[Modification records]
== Segment start ==
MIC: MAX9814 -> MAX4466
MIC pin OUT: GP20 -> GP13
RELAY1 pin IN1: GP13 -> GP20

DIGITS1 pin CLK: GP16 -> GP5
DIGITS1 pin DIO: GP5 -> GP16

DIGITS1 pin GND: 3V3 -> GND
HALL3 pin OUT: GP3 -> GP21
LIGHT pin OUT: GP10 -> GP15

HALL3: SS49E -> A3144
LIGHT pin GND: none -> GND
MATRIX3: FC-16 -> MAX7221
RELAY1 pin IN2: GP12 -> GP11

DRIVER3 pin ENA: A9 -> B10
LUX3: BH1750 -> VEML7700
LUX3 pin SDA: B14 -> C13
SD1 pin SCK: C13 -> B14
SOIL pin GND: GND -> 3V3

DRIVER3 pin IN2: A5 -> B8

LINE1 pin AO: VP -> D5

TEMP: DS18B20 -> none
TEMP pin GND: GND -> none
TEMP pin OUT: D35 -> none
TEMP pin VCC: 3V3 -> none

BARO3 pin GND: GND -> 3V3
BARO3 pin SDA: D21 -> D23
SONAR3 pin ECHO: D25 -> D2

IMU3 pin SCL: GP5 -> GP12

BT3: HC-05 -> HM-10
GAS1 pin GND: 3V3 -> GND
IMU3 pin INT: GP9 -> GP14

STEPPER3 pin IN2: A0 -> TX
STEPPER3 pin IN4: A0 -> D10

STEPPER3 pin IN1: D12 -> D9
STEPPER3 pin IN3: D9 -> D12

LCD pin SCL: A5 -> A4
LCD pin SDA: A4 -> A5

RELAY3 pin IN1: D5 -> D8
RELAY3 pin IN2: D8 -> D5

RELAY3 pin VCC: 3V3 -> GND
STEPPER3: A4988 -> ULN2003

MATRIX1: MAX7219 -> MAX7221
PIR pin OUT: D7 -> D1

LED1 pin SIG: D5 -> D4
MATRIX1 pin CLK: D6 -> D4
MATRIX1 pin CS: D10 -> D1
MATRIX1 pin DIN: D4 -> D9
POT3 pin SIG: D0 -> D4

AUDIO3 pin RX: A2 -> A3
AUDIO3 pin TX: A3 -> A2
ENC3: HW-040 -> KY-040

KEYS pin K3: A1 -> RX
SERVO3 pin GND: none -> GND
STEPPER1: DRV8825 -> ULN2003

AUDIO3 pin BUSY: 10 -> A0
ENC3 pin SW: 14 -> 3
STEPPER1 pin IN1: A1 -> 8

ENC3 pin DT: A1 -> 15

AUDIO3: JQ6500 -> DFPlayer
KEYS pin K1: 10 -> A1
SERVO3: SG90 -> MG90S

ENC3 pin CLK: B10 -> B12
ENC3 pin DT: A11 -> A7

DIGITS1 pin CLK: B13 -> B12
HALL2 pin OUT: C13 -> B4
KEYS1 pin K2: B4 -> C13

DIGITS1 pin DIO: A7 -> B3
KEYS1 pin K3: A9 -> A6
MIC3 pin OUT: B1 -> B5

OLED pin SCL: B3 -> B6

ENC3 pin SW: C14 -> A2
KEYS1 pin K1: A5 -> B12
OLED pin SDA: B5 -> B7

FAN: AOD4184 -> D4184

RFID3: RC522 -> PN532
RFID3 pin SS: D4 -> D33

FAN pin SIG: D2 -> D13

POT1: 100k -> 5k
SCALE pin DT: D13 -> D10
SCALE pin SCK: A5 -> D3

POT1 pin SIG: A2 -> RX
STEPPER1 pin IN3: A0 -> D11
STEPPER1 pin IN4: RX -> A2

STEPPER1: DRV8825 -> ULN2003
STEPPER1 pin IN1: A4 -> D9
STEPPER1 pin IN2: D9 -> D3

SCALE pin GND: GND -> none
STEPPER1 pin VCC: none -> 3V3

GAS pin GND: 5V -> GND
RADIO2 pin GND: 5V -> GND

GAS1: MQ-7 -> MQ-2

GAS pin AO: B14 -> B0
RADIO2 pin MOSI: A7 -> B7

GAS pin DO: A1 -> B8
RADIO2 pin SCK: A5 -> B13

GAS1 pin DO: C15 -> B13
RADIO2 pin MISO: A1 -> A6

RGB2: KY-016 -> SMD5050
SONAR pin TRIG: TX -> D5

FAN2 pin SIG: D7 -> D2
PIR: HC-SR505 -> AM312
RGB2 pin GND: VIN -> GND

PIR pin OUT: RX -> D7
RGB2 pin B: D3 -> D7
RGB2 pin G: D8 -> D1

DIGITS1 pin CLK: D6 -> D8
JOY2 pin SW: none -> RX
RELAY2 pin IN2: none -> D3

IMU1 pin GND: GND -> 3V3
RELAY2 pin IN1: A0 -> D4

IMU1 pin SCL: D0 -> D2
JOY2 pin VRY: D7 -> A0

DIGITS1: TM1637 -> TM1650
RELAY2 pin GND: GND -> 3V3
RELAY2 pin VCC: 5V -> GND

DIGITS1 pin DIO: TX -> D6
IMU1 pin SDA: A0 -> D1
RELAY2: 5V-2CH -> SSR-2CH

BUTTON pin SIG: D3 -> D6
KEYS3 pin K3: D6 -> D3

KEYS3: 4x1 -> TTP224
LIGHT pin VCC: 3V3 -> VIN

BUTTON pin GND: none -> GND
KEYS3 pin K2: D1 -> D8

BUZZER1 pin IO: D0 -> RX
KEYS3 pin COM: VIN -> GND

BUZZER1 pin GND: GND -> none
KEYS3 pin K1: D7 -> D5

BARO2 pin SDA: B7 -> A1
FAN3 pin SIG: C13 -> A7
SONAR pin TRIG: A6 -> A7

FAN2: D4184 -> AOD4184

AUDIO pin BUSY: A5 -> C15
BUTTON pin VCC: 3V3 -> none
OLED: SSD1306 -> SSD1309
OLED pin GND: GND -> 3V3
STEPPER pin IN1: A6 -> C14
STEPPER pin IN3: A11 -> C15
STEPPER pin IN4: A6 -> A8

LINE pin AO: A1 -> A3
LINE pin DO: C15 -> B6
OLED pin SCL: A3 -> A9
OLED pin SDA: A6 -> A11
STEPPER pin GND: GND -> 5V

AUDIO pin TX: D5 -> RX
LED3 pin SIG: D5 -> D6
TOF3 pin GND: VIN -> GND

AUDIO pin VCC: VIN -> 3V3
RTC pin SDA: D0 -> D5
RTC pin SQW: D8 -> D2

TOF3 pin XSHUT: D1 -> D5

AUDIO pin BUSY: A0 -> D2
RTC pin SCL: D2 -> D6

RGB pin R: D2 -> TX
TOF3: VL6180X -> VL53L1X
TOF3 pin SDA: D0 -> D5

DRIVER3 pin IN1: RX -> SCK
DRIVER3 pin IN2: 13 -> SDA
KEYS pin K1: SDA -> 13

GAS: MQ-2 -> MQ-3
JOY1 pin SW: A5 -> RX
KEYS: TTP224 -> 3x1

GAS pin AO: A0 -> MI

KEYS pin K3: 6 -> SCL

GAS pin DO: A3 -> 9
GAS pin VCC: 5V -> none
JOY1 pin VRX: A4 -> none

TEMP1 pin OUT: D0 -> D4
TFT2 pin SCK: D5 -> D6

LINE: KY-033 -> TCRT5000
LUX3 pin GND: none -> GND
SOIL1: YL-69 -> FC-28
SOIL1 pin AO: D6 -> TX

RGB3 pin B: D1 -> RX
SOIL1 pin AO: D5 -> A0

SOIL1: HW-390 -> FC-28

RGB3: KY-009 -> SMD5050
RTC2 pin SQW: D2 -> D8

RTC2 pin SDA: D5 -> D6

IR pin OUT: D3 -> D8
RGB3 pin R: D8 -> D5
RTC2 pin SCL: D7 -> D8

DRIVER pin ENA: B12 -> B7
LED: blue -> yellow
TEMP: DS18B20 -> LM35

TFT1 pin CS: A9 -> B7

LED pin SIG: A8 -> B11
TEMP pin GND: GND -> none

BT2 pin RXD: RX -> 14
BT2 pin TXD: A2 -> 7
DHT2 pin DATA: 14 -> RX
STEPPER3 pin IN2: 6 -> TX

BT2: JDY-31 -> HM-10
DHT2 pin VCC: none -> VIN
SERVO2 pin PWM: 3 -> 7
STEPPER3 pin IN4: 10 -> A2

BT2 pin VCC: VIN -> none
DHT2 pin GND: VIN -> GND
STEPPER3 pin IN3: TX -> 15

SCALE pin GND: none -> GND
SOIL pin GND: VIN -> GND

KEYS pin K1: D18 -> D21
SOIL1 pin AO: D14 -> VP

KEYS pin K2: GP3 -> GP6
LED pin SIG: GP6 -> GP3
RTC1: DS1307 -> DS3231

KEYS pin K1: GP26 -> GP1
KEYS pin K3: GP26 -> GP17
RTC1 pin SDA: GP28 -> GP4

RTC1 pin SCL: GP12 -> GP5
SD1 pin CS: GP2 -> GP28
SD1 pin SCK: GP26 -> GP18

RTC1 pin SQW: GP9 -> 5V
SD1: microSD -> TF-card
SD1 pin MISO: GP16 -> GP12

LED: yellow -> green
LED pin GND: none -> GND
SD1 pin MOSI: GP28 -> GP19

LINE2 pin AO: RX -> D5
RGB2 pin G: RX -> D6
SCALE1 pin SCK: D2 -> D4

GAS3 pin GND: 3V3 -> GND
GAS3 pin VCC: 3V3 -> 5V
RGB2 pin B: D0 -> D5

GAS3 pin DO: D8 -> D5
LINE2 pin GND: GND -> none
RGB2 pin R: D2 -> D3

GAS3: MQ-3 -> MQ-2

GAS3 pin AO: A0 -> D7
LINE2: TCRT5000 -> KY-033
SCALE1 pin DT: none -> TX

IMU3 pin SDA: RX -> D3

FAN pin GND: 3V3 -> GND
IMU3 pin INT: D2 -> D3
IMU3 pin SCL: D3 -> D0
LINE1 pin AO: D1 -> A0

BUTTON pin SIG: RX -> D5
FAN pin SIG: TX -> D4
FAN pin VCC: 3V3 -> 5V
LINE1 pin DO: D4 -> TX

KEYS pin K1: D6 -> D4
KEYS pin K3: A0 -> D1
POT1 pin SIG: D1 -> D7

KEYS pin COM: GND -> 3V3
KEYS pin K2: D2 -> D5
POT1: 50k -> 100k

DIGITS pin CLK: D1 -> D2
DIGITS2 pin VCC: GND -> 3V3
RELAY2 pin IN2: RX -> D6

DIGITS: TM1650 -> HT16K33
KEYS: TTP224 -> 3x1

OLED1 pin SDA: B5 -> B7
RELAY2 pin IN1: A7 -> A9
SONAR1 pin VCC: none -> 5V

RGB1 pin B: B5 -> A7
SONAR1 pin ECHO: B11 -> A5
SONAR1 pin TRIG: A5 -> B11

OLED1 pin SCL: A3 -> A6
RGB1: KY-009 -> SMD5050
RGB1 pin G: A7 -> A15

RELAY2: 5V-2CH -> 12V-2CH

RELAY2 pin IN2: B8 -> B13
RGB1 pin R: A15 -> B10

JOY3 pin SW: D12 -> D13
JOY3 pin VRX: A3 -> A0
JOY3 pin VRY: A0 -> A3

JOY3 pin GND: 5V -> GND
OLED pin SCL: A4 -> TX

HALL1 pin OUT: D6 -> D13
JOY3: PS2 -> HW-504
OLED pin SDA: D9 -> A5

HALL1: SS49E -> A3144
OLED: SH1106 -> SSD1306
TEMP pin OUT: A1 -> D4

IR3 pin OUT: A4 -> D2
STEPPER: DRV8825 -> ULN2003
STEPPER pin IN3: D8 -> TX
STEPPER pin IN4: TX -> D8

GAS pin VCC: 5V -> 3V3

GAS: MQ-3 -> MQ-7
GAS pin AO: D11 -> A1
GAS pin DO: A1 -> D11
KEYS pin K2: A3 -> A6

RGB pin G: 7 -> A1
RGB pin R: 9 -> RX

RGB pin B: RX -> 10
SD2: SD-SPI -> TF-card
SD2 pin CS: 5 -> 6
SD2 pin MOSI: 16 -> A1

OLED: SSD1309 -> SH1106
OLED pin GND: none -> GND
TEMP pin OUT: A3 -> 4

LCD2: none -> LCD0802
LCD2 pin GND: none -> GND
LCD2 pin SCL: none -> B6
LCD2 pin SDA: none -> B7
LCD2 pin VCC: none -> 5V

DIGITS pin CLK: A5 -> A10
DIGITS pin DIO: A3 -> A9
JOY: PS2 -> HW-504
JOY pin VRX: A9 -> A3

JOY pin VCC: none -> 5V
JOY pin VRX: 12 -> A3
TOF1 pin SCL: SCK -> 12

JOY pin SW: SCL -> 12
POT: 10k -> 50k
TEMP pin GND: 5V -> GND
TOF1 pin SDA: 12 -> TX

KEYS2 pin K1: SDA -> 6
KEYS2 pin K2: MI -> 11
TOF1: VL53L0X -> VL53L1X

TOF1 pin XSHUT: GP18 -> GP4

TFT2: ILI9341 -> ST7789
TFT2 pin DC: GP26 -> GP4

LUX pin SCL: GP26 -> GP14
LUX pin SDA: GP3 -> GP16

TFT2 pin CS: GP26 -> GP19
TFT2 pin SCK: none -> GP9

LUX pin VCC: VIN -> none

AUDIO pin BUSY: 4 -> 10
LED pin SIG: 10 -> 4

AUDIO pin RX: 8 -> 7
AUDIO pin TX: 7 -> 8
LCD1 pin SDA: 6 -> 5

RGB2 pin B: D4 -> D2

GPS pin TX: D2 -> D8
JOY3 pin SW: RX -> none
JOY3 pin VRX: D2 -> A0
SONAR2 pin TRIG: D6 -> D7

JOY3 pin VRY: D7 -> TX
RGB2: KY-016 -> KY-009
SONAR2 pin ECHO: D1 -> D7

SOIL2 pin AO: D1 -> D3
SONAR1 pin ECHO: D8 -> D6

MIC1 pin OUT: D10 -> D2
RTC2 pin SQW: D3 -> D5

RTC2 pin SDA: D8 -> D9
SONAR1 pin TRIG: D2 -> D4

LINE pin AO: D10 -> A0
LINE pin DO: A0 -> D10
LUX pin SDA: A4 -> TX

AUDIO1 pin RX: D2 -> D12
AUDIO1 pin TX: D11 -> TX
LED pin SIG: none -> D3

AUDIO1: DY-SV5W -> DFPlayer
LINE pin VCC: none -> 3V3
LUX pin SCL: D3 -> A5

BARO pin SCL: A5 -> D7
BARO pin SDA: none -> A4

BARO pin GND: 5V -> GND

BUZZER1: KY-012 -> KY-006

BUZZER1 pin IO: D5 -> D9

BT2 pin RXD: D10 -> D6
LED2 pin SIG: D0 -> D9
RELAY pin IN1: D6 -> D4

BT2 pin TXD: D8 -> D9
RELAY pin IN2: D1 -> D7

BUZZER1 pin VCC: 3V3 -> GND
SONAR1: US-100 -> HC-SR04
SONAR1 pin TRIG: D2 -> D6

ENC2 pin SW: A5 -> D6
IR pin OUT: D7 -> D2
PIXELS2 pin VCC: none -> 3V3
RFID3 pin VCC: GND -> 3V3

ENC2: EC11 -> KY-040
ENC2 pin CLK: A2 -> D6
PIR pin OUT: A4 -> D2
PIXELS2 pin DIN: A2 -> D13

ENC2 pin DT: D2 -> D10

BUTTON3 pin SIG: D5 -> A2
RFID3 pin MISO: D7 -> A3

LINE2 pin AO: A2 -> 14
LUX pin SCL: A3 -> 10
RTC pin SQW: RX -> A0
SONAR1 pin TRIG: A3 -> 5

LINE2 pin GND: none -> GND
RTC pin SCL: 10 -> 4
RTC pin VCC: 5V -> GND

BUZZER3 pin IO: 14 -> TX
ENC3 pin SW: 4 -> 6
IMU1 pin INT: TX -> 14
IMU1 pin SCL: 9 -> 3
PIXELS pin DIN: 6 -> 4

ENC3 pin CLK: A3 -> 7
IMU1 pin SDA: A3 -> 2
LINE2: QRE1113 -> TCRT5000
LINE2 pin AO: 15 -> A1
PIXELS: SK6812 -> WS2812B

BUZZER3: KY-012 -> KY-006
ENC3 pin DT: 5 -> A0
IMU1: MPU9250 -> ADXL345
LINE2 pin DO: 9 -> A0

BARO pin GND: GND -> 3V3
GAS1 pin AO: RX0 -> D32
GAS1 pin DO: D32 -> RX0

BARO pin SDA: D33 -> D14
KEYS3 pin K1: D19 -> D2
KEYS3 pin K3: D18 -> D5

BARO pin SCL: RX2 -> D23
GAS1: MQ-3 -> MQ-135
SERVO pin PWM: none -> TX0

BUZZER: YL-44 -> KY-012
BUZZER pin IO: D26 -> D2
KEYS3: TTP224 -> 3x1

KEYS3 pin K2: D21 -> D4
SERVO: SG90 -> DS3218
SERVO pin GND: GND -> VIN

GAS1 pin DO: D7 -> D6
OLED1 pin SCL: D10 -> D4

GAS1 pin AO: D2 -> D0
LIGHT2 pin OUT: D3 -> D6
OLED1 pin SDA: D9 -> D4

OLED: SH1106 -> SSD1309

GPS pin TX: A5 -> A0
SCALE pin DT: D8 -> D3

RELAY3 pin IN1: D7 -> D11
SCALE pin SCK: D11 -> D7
== Segment end ==
How to complete this task: Please give an exact copy of the lines above, beginning with the line containing "SCALE1 pin SCK: D2 -> D4" and running through the line containing "RGB1 pin R: A15 -> B10", and of no other lines.

Output of the exercise:
SCALE1 pin SCK: D2 -> D4

GAS3 pin GND: 3V3 -> GND
GAS3 pin VCC: 3V3 -> 5V
RGB2 pin B: D0 -> D5

GAS3 pin DO: D8 -> D5
LINE2 pin GND: GND -> none
RGB2 pin R: D2 -> D3

GAS3: MQ-3 -> MQ-2

GAS3 pin AO: A0 -> D7
LINE2: TCRT5000 -> KY-033
SCALE1 pin DT: none -> TX

IMU3 pin SDA: RX -> D3

FAN pin GND: 3V3 -> GND
IMU3 pin INT: D2 -> D3
IMU3 pin SCL: D3 -> D0
LINE1 pin AO: D1 -> A0

BUTTON pin SIG: RX -> D5
FAN pin SIG: TX -> D4
FAN pin VCC: 3V3 -> 5V
LINE1 pin DO: D4 -> TX

KEYS pin K1: D6 -> D4
KEYS pin K3: A0 -> D1
POT1 pin SIG: D1 -> D7

KEYS pin COM: GND -> 3V3
KEYS pin K2: D2 -> D5
POT1: 50k -> 100k

DIGITS pin CLK: D1 -> D2
DIGITS2 pin VCC: GND -> 3V3
RELAY2 pin IN2: RX -> D6

DIGITS: TM1650 -> HT16K33
KEYS: TTP224 -> 3x1

OLED1 pin SDA: B5 -> B7
RELAY2 pin IN1: A7 -> A9
SONAR1 pin VCC: none -> 5V

RGB1 pin B: B5 -> A7
SONAR1 pin ECHO: B11 -> A5
SONAR1 pin TRIG: A5 -> B11

OLED1 pin SCL: A3 -> A6
RGB1: KY-009 -> SMD5050
RGB1 pin G: A7 -> A15

RELAY2: 5V-2CH -> 12V-2CH

RELAY2 pin IN2: B8 -> B13
RGB1 pin R: A15 -> B10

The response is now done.